___ MATERIAL FOR THE TASK ___

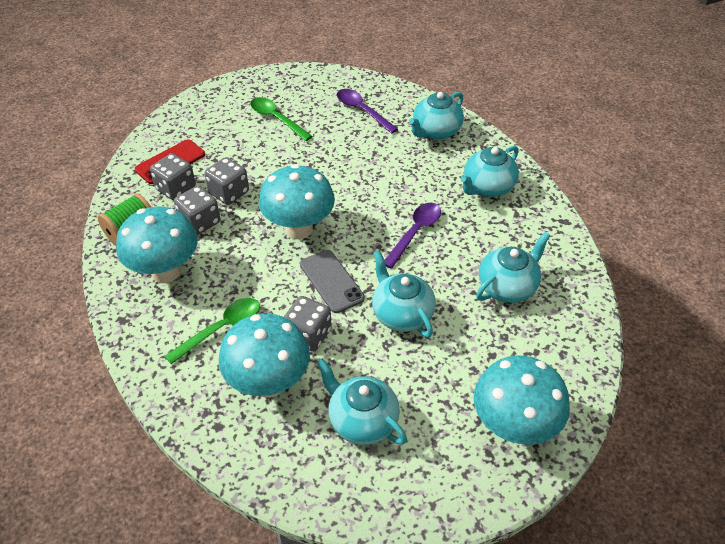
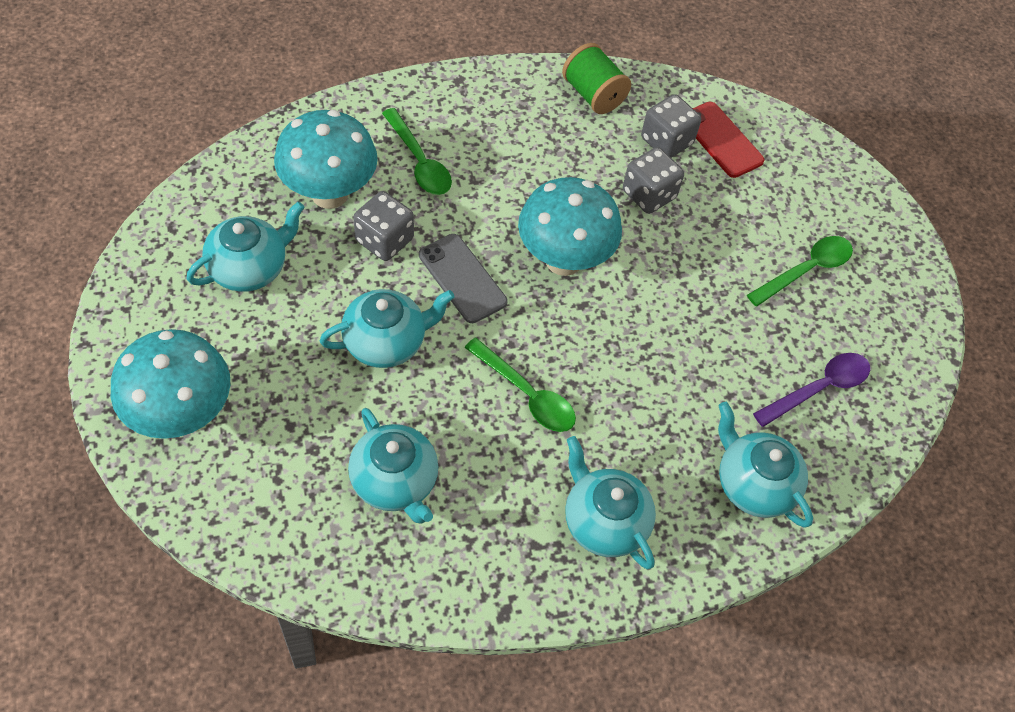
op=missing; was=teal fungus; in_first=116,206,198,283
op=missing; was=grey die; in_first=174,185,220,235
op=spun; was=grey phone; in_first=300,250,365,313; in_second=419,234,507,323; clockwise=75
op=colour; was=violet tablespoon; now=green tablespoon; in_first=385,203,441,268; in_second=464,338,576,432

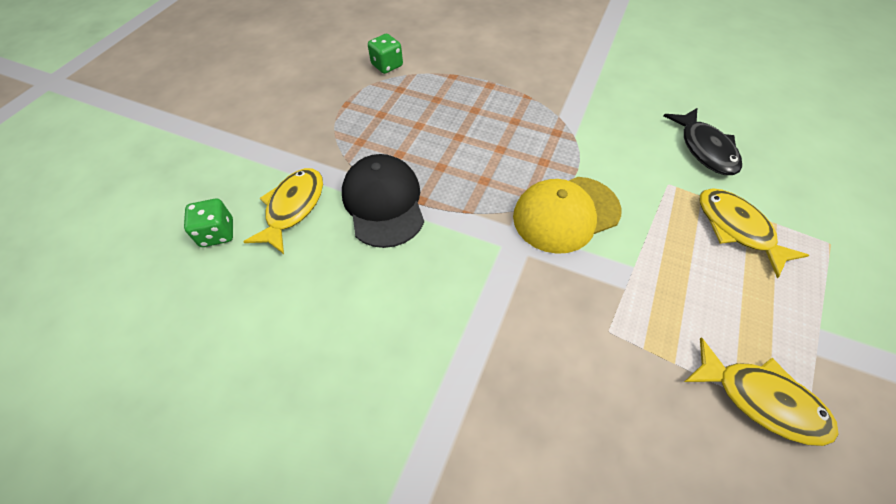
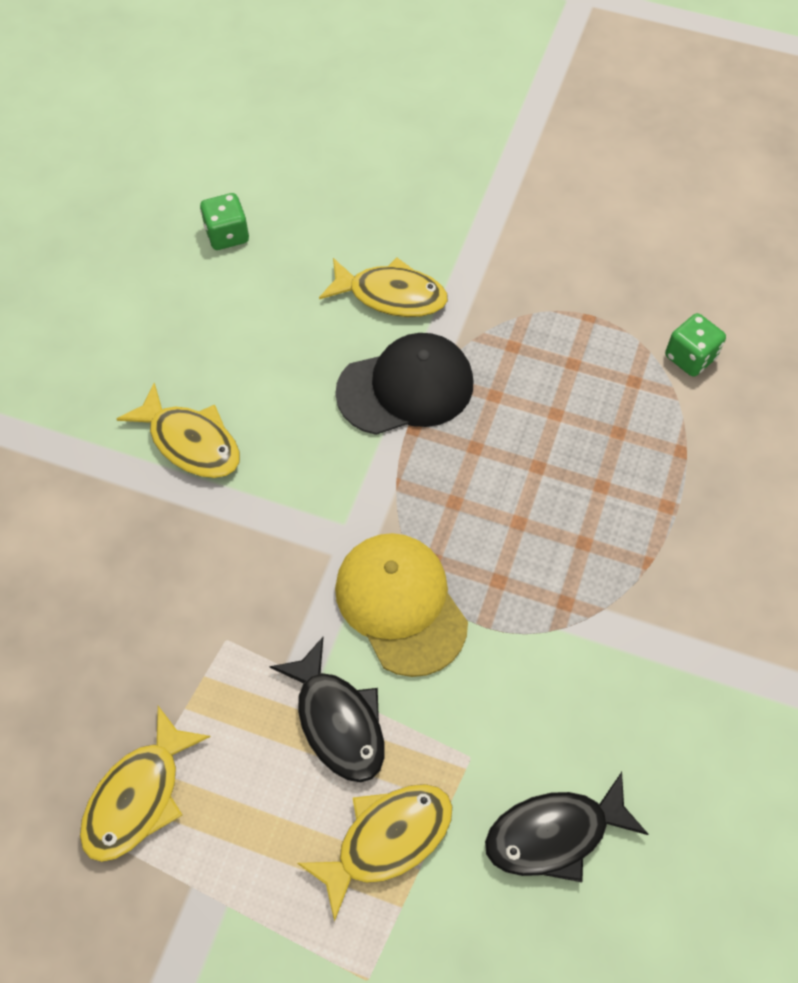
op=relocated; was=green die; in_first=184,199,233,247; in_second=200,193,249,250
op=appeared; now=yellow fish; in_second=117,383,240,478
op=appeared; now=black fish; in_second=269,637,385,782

___
___ MATERIAL FOR THE TASK ___

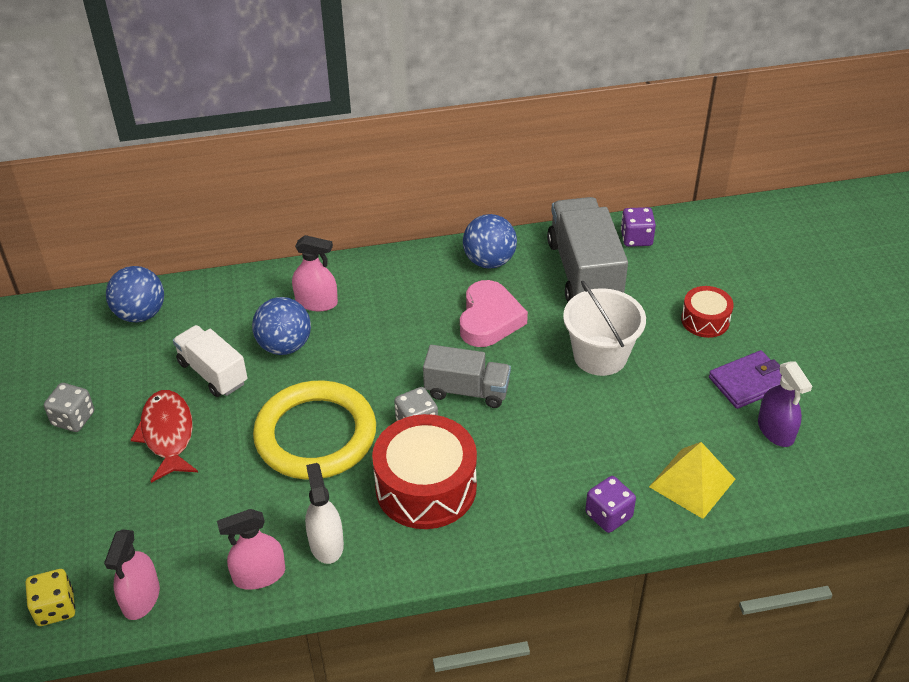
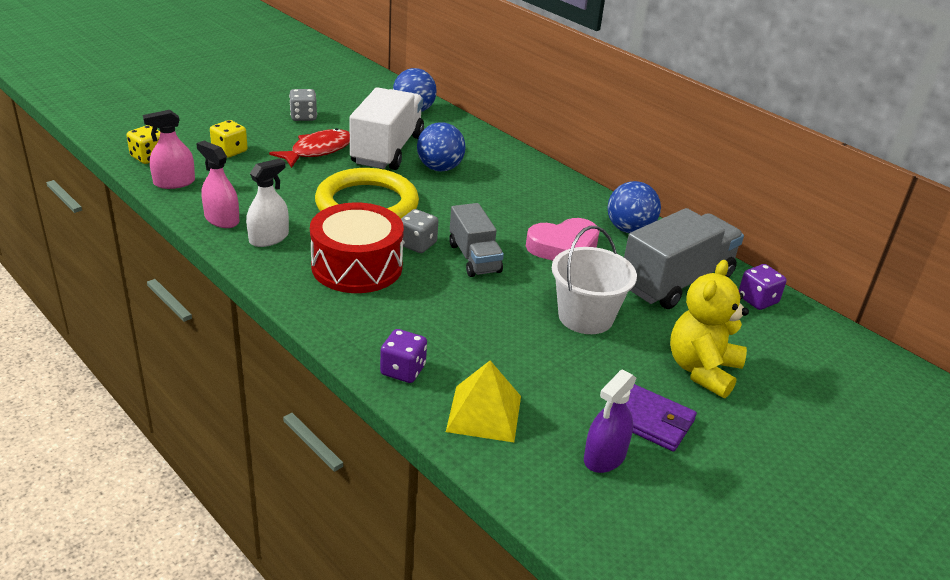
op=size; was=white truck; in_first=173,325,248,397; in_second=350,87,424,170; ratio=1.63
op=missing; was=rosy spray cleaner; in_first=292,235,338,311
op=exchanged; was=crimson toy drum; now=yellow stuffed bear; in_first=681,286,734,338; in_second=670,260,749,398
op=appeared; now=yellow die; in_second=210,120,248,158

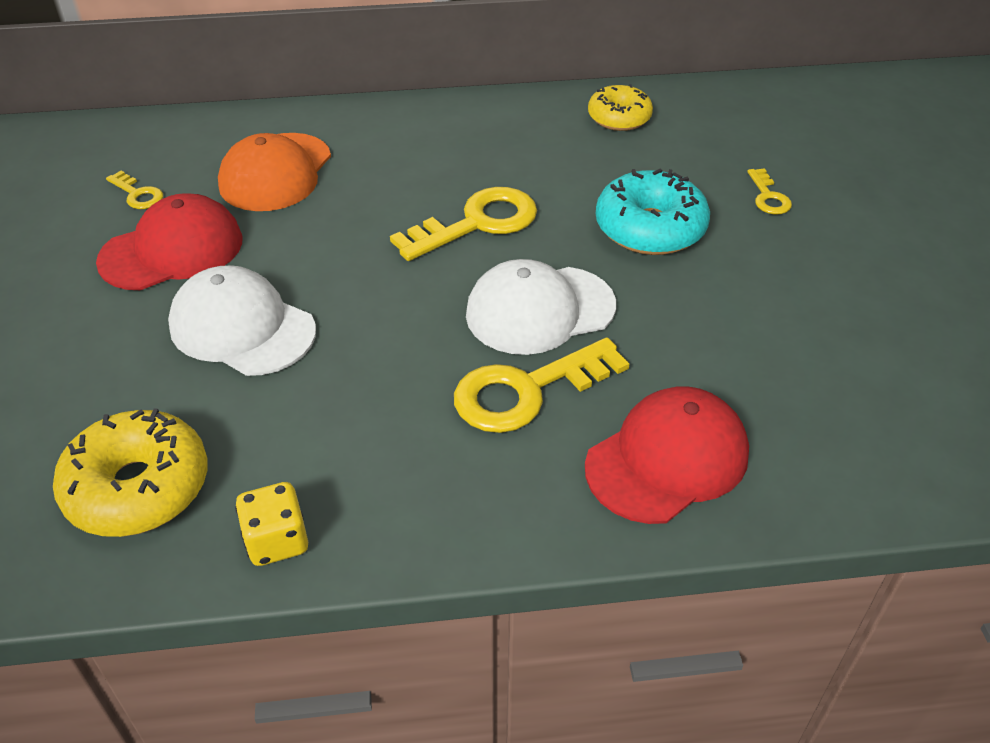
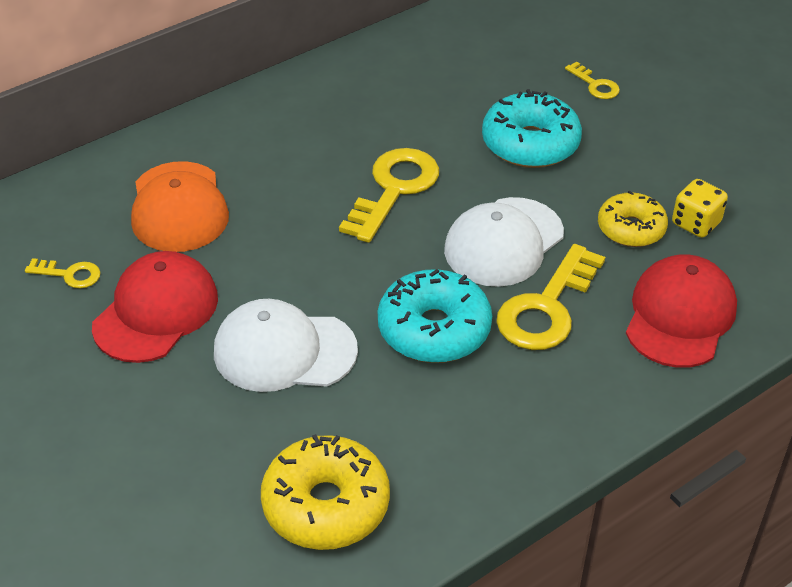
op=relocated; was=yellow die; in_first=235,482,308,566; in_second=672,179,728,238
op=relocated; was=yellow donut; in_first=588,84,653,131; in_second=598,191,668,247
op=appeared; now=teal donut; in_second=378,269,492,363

___

#### [EXERCISE AIM]
When the string "grey" appears in a line of the records above, that line is to be copied.

#### [THE ANSWER]
op=missing; was=grey die; in_first=174,185,220,235
op=spun; was=grey phone; in_first=300,250,365,313; in_second=419,234,507,323; clockwise=75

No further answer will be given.